━━━━━ INPUT FOR THIS TASK
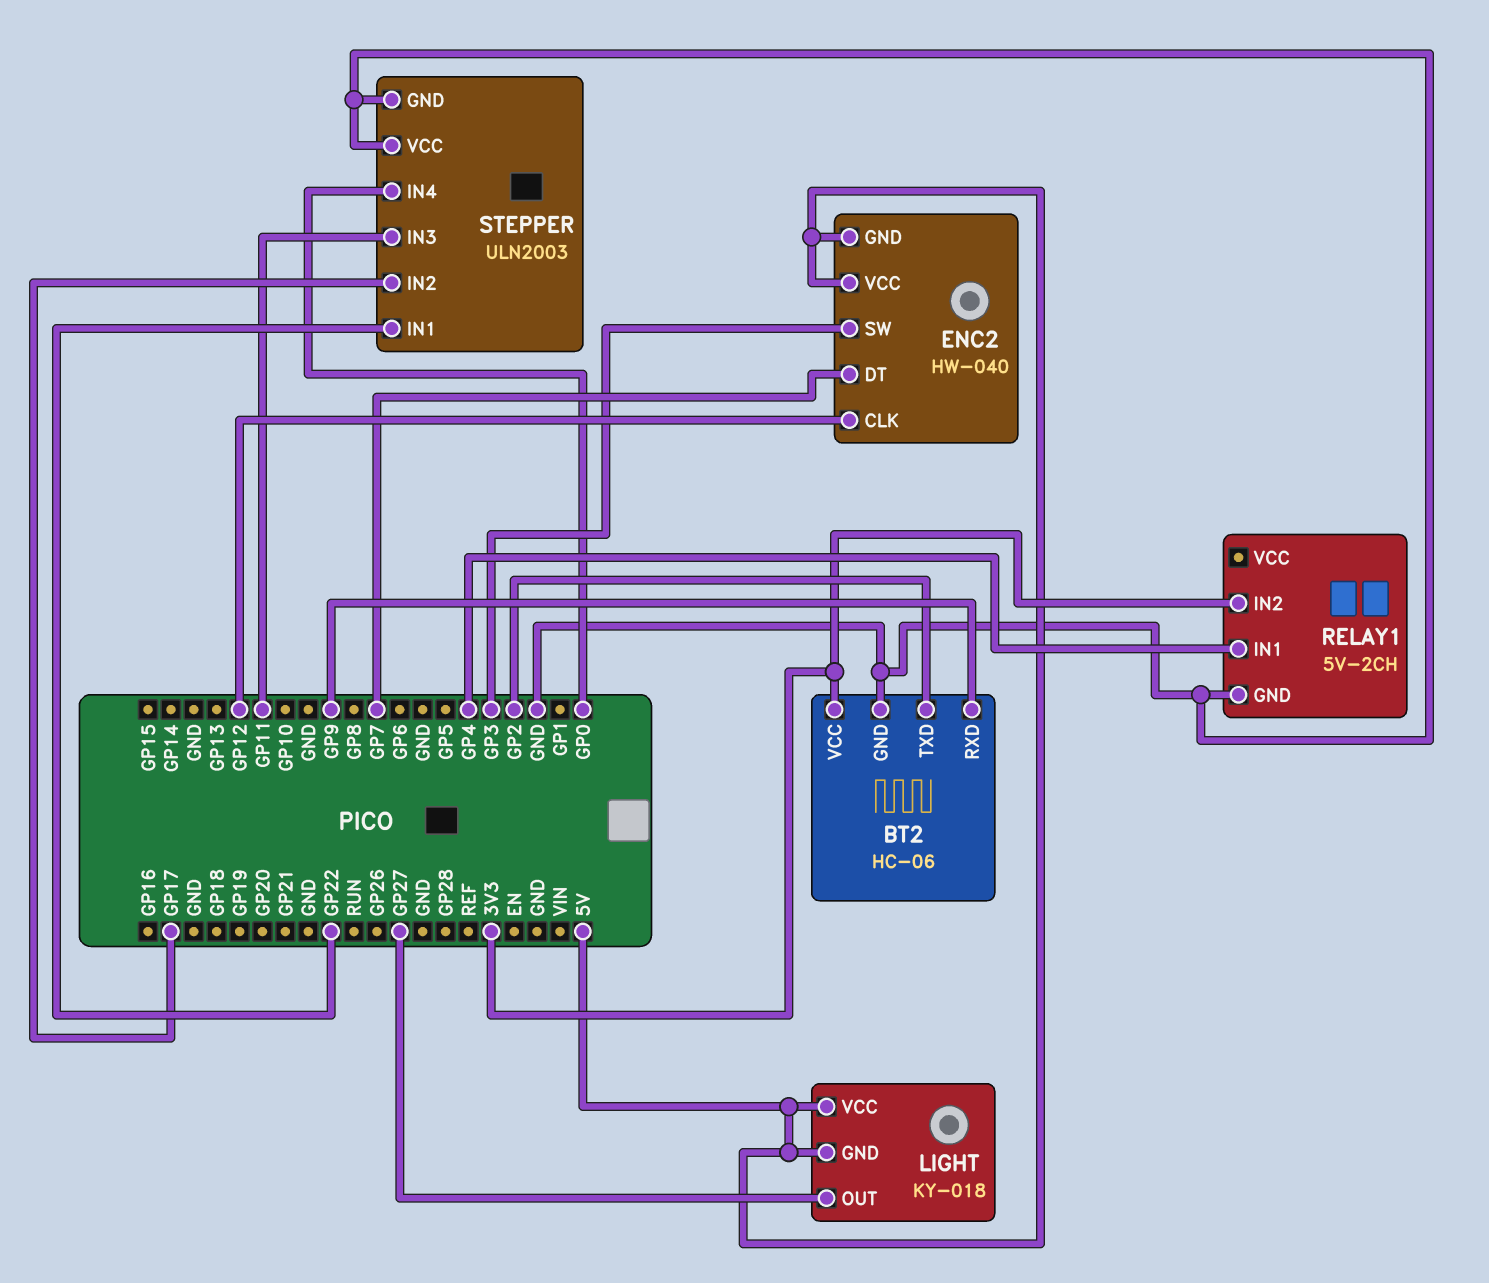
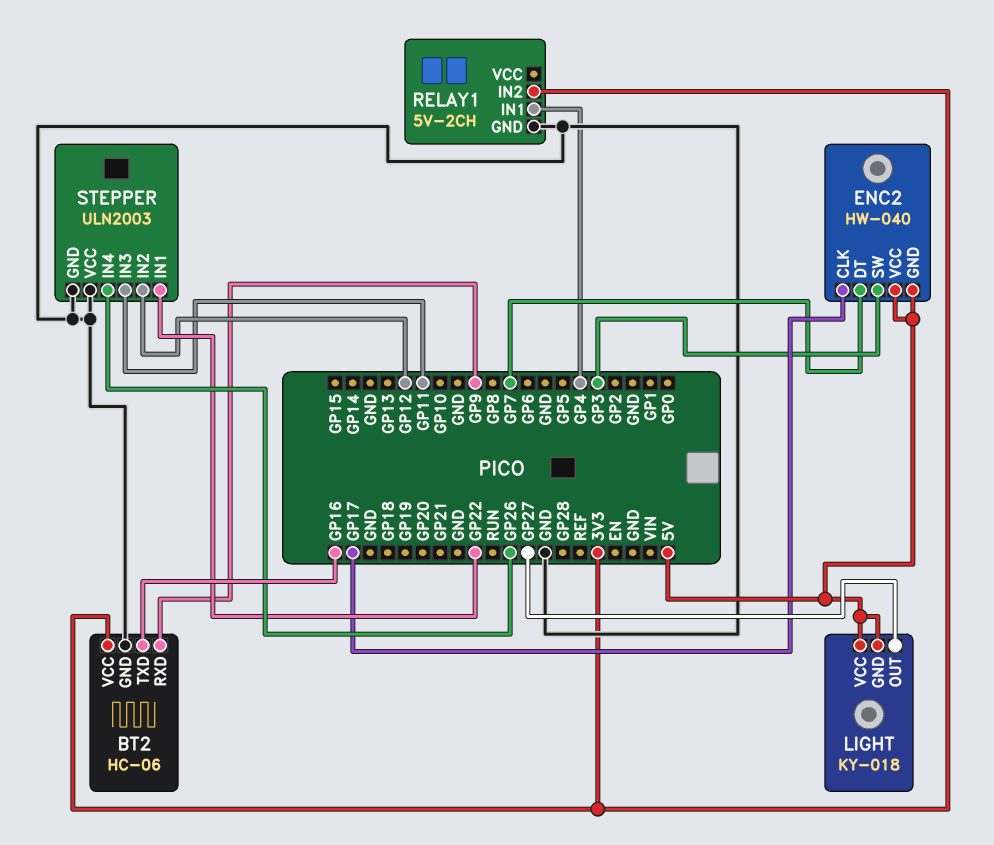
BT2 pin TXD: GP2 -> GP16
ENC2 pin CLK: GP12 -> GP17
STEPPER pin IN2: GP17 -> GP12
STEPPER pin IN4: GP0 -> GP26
━━━━━━━━━━
━━━━━ INPUT FOR THIS TASK
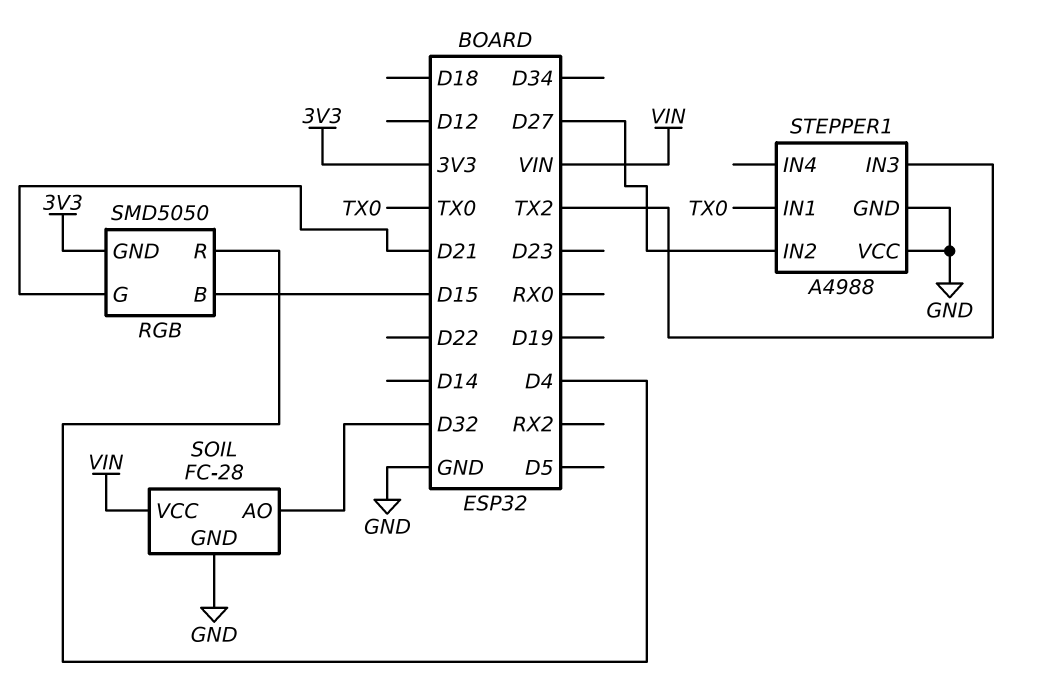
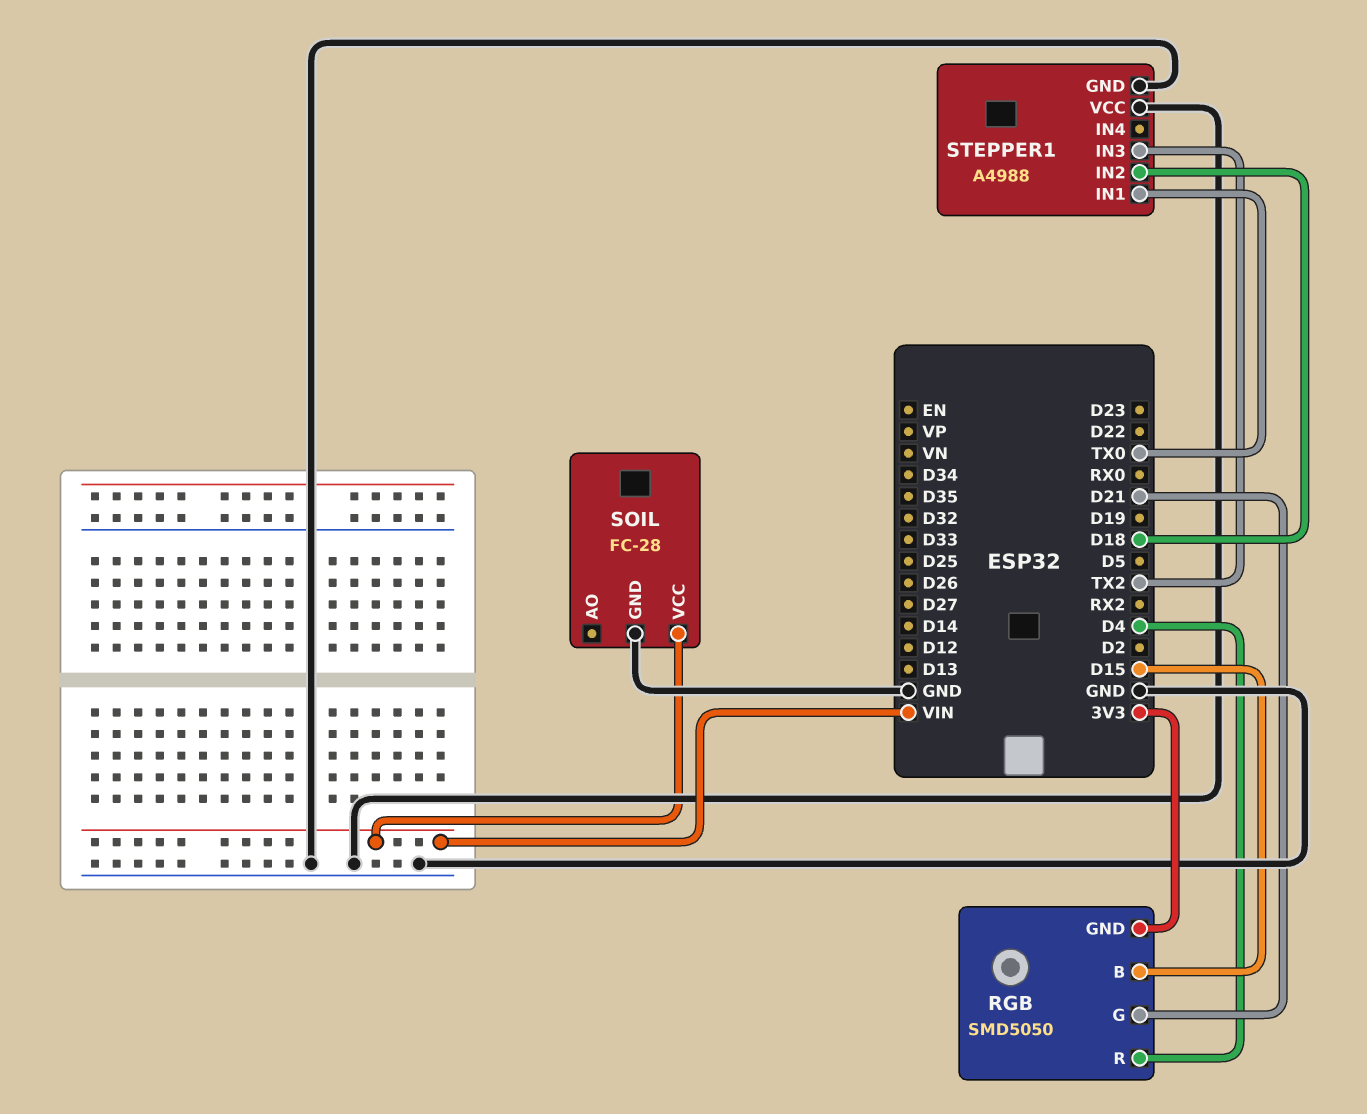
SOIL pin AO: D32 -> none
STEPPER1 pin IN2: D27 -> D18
━━━━━━━━━━
━━━━━ INPUT FOR THIS TASK
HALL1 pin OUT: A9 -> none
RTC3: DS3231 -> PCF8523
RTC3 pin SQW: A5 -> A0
━━━━━━━━━━
YOUR INSTRUCTIONS | Your answer should consist only of the lines above between the line holding "BT2 pin TXD: GP2 -> GP16" and the line holding "STEPPER pin IN4: GP0 -> GP26", inclusive, each transcribed exactly.

OUTPUT OF THE TASK |
BT2 pin TXD: GP2 -> GP16
ENC2 pin CLK: GP12 -> GP17
STEPPER pin IN2: GP17 -> GP12
STEPPER pin IN4: GP0 -> GP26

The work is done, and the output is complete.